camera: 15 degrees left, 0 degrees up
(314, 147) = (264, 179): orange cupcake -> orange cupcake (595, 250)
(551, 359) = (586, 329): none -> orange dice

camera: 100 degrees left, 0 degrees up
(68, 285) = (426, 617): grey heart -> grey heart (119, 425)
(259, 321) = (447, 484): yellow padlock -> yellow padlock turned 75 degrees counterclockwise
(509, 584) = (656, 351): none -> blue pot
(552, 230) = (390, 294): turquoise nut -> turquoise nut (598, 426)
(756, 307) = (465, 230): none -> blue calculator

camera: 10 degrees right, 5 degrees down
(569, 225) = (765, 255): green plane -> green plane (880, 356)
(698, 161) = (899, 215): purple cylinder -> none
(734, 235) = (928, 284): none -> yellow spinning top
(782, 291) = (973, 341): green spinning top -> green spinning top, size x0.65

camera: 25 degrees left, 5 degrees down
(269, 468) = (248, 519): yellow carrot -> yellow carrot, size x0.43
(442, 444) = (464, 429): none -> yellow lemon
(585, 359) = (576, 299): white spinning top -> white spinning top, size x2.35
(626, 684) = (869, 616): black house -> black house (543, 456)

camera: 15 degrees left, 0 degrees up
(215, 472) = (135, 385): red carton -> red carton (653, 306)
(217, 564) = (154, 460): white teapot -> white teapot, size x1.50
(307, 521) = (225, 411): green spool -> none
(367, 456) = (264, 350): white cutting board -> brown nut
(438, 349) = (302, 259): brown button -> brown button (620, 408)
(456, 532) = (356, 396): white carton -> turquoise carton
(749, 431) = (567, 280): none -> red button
- - - - - - -
### EXERCISE
Please show, exactly as written, every line above that contains the word "brown".

### EXERCISE RESPONSE
(367, 456) = (264, 350): white cutting board -> brown nut
(438, 349) = (302, 259): brown button -> brown button (620, 408)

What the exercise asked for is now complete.